**PROBLEM REQUIREMENTS**. Go through the listing and write out each line exactly.

**EXTRACTED DATA**.
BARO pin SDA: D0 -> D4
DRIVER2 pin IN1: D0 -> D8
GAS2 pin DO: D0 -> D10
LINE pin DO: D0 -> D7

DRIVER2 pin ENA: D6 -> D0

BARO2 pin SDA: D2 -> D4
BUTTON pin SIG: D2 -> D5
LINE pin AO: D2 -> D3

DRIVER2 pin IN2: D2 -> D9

**YOUR SOLUTION**.
BARO pin SDA: D0 -> D4
DRIVER2 pin IN1: D0 -> D8
GAS2 pin DO: D0 -> D10
LINE pin DO: D0 -> D7

DRIVER2 pin ENA: D6 -> D0

BARO2 pin SDA: D2 -> D4
BUTTON pin SIG: D2 -> D5
LINE pin AO: D2 -> D3

DRIVER2 pin IN2: D2 -> D9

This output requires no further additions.